## What to work on:
Transcribe each entry. Change nothing.

*** Extracted records ***

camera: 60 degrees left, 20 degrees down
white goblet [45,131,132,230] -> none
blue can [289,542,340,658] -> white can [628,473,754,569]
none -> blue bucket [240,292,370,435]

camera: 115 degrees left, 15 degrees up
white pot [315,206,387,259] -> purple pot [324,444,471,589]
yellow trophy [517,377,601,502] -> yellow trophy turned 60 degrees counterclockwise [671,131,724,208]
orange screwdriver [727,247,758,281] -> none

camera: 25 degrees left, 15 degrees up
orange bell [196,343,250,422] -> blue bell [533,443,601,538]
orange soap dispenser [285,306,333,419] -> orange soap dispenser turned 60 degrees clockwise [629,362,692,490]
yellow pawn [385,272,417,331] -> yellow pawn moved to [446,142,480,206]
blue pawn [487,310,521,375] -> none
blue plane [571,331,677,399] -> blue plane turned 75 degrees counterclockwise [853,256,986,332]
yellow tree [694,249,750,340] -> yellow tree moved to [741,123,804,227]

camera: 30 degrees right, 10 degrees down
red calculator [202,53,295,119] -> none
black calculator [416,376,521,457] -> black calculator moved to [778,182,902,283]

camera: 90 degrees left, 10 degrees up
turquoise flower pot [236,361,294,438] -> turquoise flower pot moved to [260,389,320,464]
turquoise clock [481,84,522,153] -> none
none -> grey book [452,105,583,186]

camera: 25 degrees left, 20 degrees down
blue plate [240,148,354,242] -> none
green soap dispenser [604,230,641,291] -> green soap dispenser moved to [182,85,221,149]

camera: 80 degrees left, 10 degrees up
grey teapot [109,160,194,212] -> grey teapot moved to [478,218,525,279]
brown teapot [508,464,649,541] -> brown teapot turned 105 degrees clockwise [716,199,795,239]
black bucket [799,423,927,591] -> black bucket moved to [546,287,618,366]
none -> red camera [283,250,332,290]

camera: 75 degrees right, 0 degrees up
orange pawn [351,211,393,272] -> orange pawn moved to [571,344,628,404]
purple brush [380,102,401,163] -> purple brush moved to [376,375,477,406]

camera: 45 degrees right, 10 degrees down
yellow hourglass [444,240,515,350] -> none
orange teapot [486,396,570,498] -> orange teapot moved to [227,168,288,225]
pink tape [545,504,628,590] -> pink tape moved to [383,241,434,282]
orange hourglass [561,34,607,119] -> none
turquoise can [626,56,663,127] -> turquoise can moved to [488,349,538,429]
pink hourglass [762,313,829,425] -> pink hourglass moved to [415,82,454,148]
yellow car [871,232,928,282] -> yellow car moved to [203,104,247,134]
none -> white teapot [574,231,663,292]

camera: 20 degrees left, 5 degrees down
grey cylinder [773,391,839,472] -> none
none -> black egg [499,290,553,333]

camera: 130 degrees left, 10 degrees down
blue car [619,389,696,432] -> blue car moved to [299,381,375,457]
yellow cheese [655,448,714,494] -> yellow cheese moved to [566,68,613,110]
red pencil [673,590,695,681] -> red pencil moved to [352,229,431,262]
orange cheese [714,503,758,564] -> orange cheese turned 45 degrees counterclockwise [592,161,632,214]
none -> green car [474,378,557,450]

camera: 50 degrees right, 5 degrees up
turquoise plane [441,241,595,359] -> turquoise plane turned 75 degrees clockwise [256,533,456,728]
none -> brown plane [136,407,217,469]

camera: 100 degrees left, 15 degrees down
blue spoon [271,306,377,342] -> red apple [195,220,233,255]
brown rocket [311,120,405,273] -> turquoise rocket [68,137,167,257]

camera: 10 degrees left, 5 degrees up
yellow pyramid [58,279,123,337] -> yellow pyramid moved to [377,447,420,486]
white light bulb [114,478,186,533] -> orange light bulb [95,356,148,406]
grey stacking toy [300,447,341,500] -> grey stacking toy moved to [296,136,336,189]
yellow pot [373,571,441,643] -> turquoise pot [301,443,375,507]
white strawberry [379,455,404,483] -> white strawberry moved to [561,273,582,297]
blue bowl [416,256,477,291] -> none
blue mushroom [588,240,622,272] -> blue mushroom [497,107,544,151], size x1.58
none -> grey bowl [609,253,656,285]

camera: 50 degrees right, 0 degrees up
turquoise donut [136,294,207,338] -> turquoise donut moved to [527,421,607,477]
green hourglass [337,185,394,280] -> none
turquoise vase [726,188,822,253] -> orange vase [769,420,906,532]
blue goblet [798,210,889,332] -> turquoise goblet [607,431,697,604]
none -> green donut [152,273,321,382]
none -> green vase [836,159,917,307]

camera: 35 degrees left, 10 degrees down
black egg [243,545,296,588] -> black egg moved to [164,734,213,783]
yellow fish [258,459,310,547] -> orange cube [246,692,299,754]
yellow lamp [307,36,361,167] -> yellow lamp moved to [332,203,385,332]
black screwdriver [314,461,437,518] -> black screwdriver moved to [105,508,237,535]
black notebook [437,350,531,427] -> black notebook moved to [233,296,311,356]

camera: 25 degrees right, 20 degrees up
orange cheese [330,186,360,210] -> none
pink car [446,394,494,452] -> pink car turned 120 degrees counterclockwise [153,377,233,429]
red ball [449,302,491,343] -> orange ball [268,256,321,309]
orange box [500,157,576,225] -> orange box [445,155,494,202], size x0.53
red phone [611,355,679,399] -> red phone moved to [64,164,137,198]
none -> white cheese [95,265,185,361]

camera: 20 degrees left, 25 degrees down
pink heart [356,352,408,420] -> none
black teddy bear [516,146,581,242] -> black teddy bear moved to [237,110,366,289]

***

## Task result:
camera: 60 degrees left, 20 degrees down
white goblet [45,131,132,230] -> none
blue can [289,542,340,658] -> white can [628,473,754,569]
none -> blue bucket [240,292,370,435]

camera: 115 degrees left, 15 degrees up
white pot [315,206,387,259] -> purple pot [324,444,471,589]
yellow trophy [517,377,601,502] -> yellow trophy turned 60 degrees counterclockwise [671,131,724,208]
orange screwdriver [727,247,758,281] -> none

camera: 25 degrees left, 15 degrees up
orange bell [196,343,250,422] -> blue bell [533,443,601,538]
orange soap dispenser [285,306,333,419] -> orange soap dispenser turned 60 degrees clockwise [629,362,692,490]
yellow pawn [385,272,417,331] -> yellow pawn moved to [446,142,480,206]
blue pawn [487,310,521,375] -> none
blue plane [571,331,677,399] -> blue plane turned 75 degrees counterclockwise [853,256,986,332]
yellow tree [694,249,750,340] -> yellow tree moved to [741,123,804,227]

camera: 30 degrees right, 10 degrees down
red calculator [202,53,295,119] -> none
black calculator [416,376,521,457] -> black calculator moved to [778,182,902,283]

camera: 90 degrees left, 10 degrees up
turquoise flower pot [236,361,294,438] -> turquoise flower pot moved to [260,389,320,464]
turquoise clock [481,84,522,153] -> none
none -> grey book [452,105,583,186]

camera: 25 degrees left, 20 degrees down
blue plate [240,148,354,242] -> none
green soap dispenser [604,230,641,291] -> green soap dispenser moved to [182,85,221,149]

camera: 80 degrees left, 10 degrees up
grey teapot [109,160,194,212] -> grey teapot moved to [478,218,525,279]
brown teapot [508,464,649,541] -> brown teapot turned 105 degrees clockwise [716,199,795,239]
black bucket [799,423,927,591] -> black bucket moved to [546,287,618,366]
none -> red camera [283,250,332,290]

camera: 75 degrees right, 0 degrees up
orange pawn [351,211,393,272] -> orange pawn moved to [571,344,628,404]
purple brush [380,102,401,163] -> purple brush moved to [376,375,477,406]

camera: 45 degrees right, 10 degrees down
yellow hourglass [444,240,515,350] -> none
orange teapot [486,396,570,498] -> orange teapot moved to [227,168,288,225]
pink tape [545,504,628,590] -> pink tape moved to [383,241,434,282]
orange hourglass [561,34,607,119] -> none
turquoise can [626,56,663,127] -> turquoise can moved to [488,349,538,429]
pink hourglass [762,313,829,425] -> pink hourglass moved to [415,82,454,148]
yellow car [871,232,928,282] -> yellow car moved to [203,104,247,134]
none -> white teapot [574,231,663,292]

camera: 20 degrees left, 5 degrees down
grey cylinder [773,391,839,472] -> none
none -> black egg [499,290,553,333]

camera: 130 degrees left, 10 degrees down
blue car [619,389,696,432] -> blue car moved to [299,381,375,457]
yellow cheese [655,448,714,494] -> yellow cheese moved to [566,68,613,110]
red pencil [673,590,695,681] -> red pencil moved to [352,229,431,262]
orange cheese [714,503,758,564] -> orange cheese turned 45 degrees counterclockwise [592,161,632,214]
none -> green car [474,378,557,450]

camera: 50 degrees right, 5 degrees up
turquoise plane [441,241,595,359] -> turquoise plane turned 75 degrees clockwise [256,533,456,728]
none -> brown plane [136,407,217,469]

camera: 100 degrees left, 15 degrees down
blue spoon [271,306,377,342] -> red apple [195,220,233,255]
brown rocket [311,120,405,273] -> turquoise rocket [68,137,167,257]

camera: 10 degrees left, 5 degrees up
yellow pyramid [58,279,123,337] -> yellow pyramid moved to [377,447,420,486]
white light bulb [114,478,186,533] -> orange light bulb [95,356,148,406]
grey stacking toy [300,447,341,500] -> grey stacking toy moved to [296,136,336,189]
yellow pot [373,571,441,643] -> turquoise pot [301,443,375,507]
white strawberry [379,455,404,483] -> white strawberry moved to [561,273,582,297]
blue bowl [416,256,477,291] -> none
blue mushroom [588,240,622,272] -> blue mushroom [497,107,544,151], size x1.58
none -> grey bowl [609,253,656,285]

camera: 50 degrees right, 0 degrees up
turquoise donut [136,294,207,338] -> turquoise donut moved to [527,421,607,477]
green hourglass [337,185,394,280] -> none
turquoise vase [726,188,822,253] -> orange vase [769,420,906,532]
blue goblet [798,210,889,332] -> turquoise goblet [607,431,697,604]
none -> green donut [152,273,321,382]
none -> green vase [836,159,917,307]

camera: 35 degrees left, 10 degrees down
black egg [243,545,296,588] -> black egg moved to [164,734,213,783]
yellow fish [258,459,310,547] -> orange cube [246,692,299,754]
yellow lamp [307,36,361,167] -> yellow lamp moved to [332,203,385,332]
black screwdriver [314,461,437,518] -> black screwdriver moved to [105,508,237,535]
black notebook [437,350,531,427] -> black notebook moved to [233,296,311,356]

camera: 25 degrees right, 20 degrees up
orange cheese [330,186,360,210] -> none
pink car [446,394,494,452] -> pink car turned 120 degrees counterclockwise [153,377,233,429]
red ball [449,302,491,343] -> orange ball [268,256,321,309]
orange box [500,157,576,225] -> orange box [445,155,494,202], size x0.53
red phone [611,355,679,399] -> red phone moved to [64,164,137,198]
none -> white cheese [95,265,185,361]

camera: 20 degrees left, 25 degrees down
pink heart [356,352,408,420] -> none
black teddy bear [516,146,581,242] -> black teddy bear moved to [237,110,366,289]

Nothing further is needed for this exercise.